** Aim of the exercise **
For each line below that includes the string "none", show the whole line.

═══ Information provided

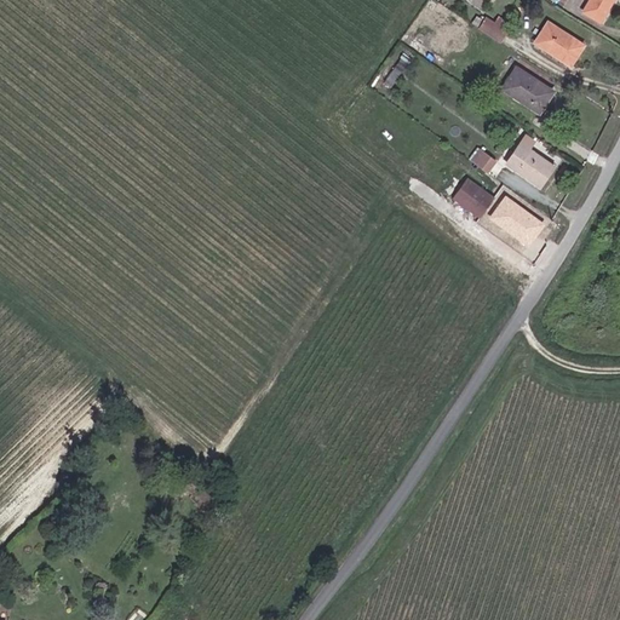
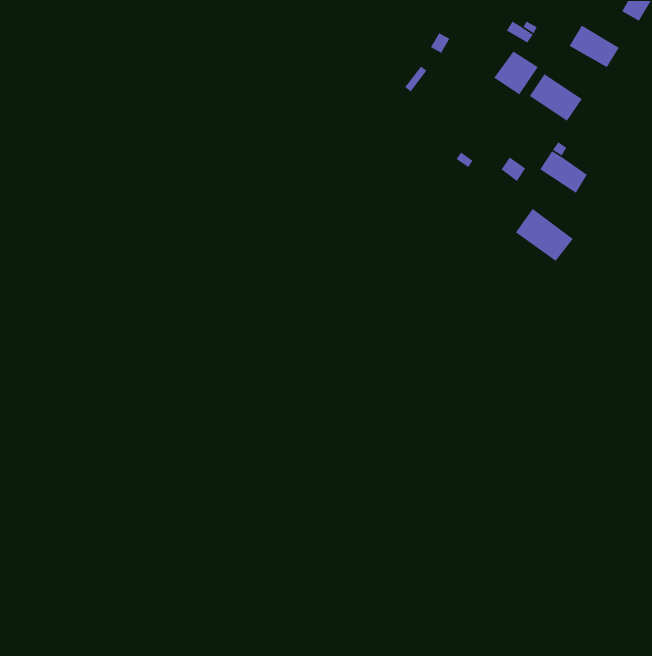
building: none -> [493,50,539,96]
building: [450,173,492,212] -> none

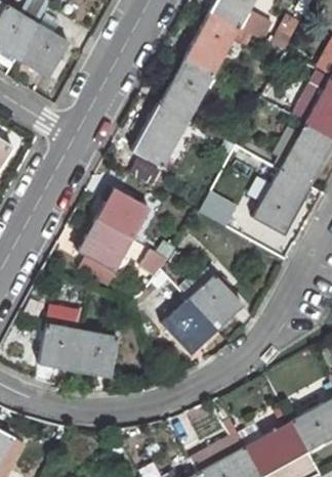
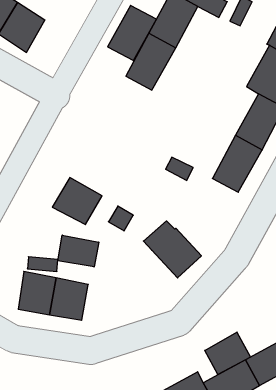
building: [133,105,188,167] -> [108,5,156,61]
building: [96,187,149,238] -> none
building: none -> [58,235,99,267]
building: [161,299,216,355] -> none
building: none -> [205,332,251,375]

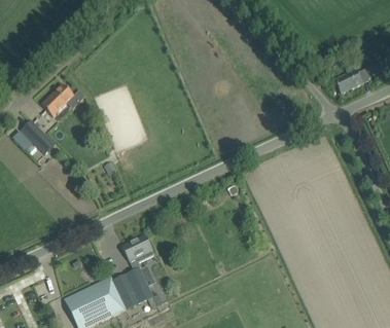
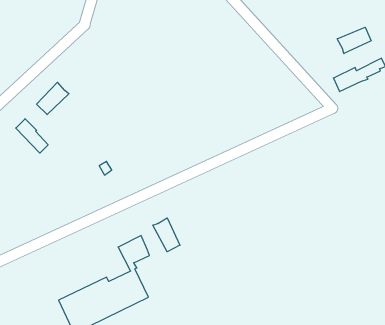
building: none -> [337,27,371,54]
building: none -> [153,218,180,252]

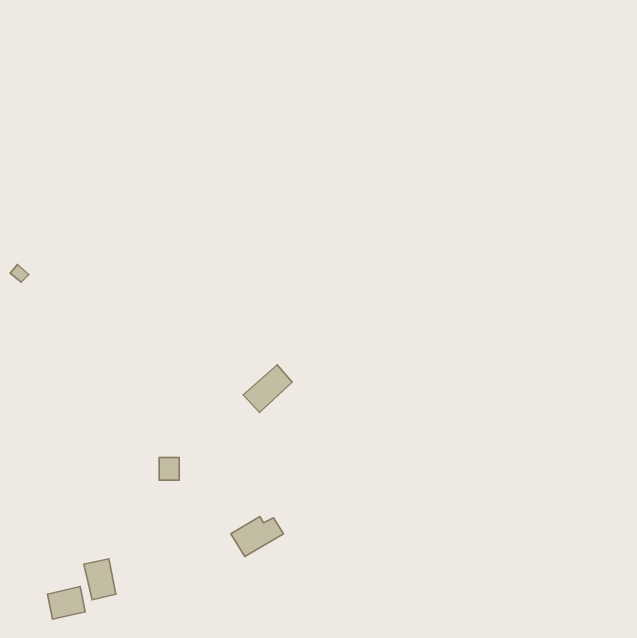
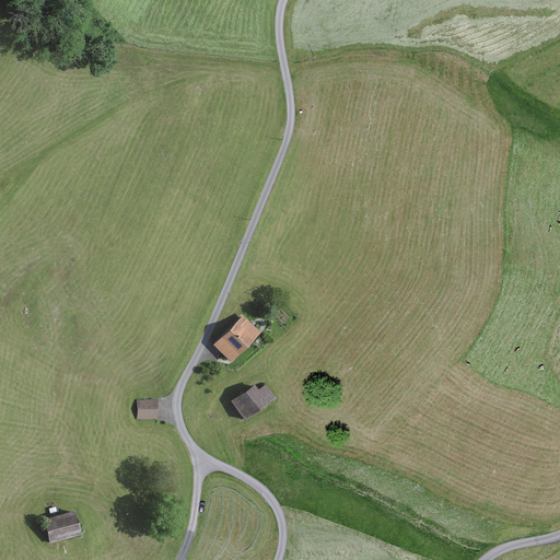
building: [231,516,284,557] -> [231,385,277,420]
building: [84,559,116,600] -> none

══════

** Answer **
building: none -> [493,50,539,96]
building: [450,173,492,212] -> none
building: [96,187,149,238] -> none
building: none -> [58,235,99,267]
building: [161,299,216,355] -> none
building: none -> [205,332,251,375]
building: none -> [337,27,371,54]
building: none -> [153,218,180,252]
building: [84,559,116,600] -> none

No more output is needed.